- _Excerpted records_
....................
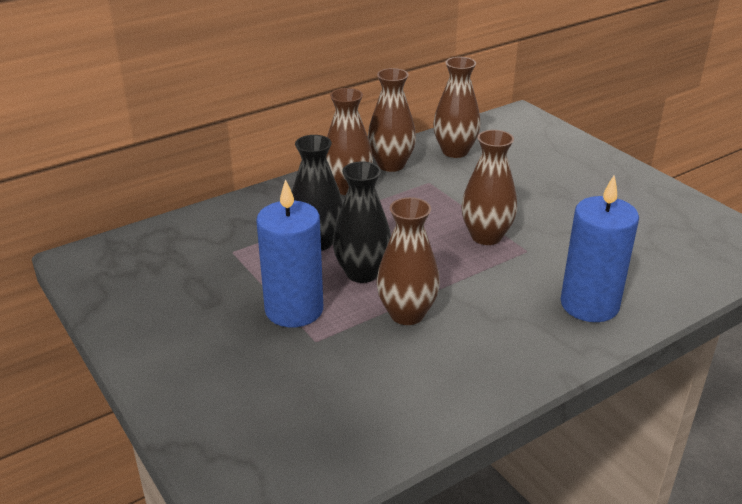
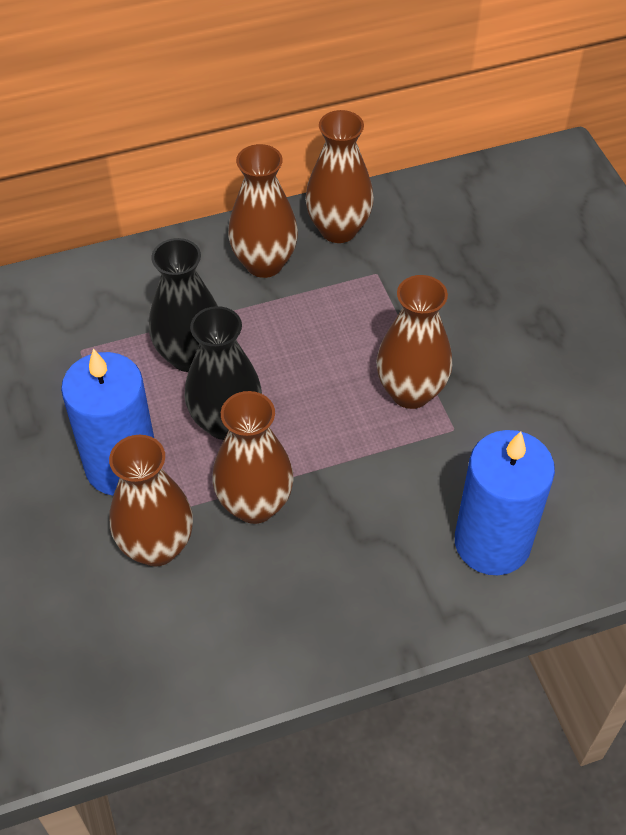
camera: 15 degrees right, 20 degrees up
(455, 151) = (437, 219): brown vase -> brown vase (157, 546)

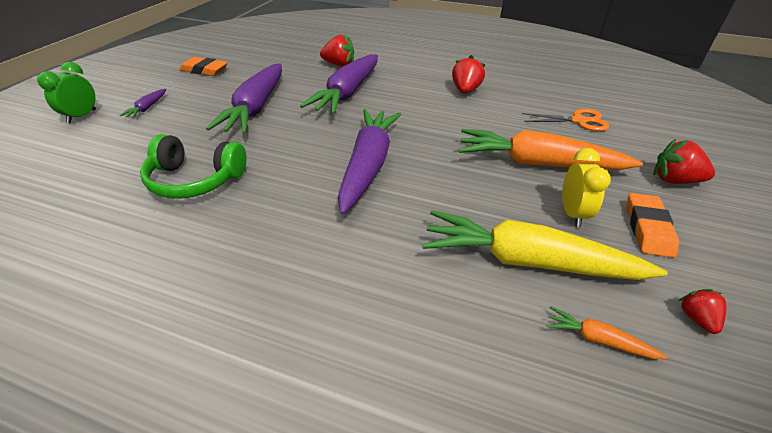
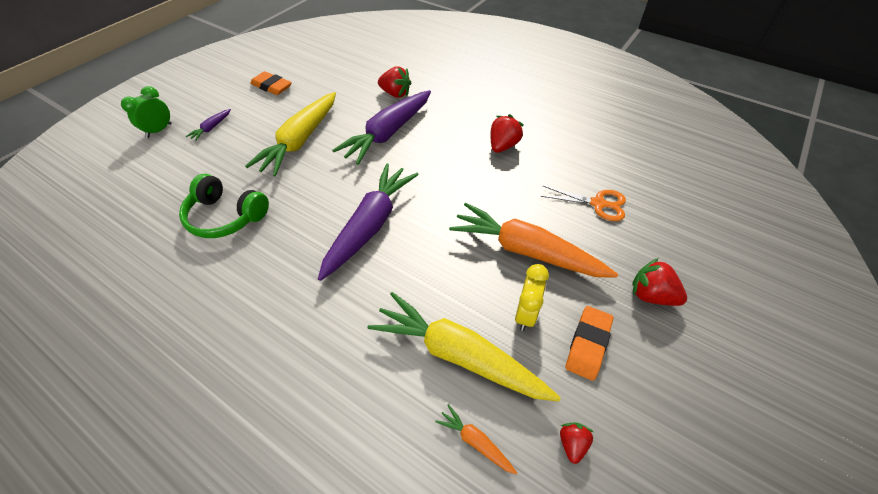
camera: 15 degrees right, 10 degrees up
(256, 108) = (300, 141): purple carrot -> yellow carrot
....................
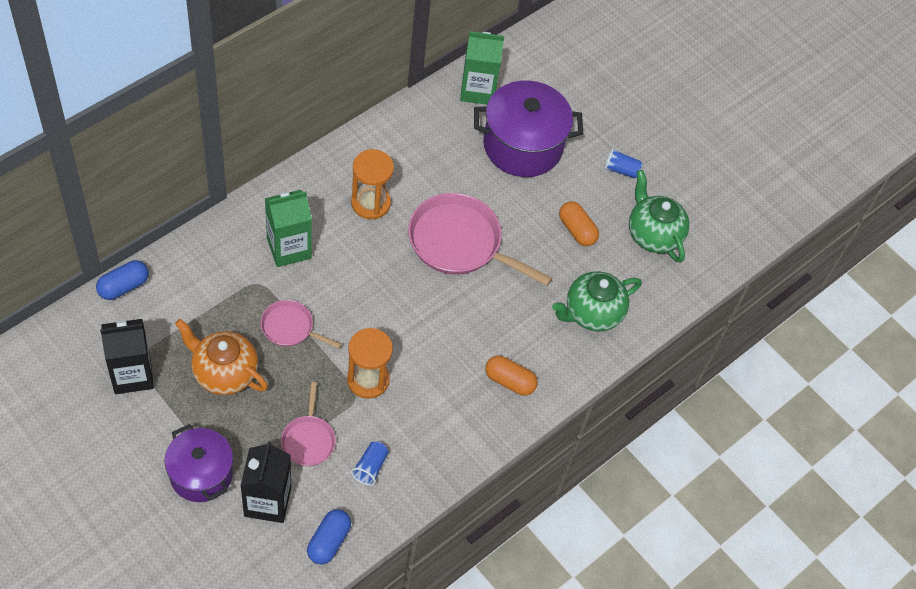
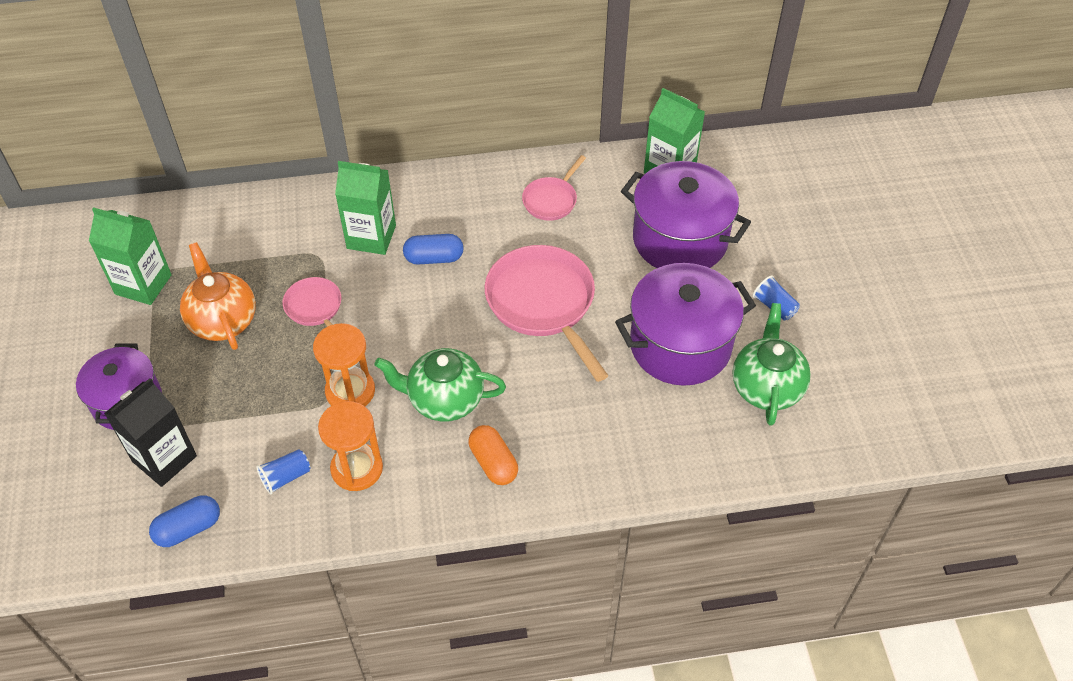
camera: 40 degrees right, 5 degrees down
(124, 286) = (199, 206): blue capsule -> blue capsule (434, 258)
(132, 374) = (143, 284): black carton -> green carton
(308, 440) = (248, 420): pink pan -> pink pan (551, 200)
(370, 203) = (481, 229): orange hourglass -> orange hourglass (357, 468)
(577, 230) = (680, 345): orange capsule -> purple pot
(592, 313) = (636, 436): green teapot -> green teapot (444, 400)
....................
Show every line of the entries above where the word "right" occurs.

- _Answer for the task_
camera: 15 degrees right, 20 degrees up
camera: 15 degrees right, 10 degrees up
camera: 40 degrees right, 5 degrees down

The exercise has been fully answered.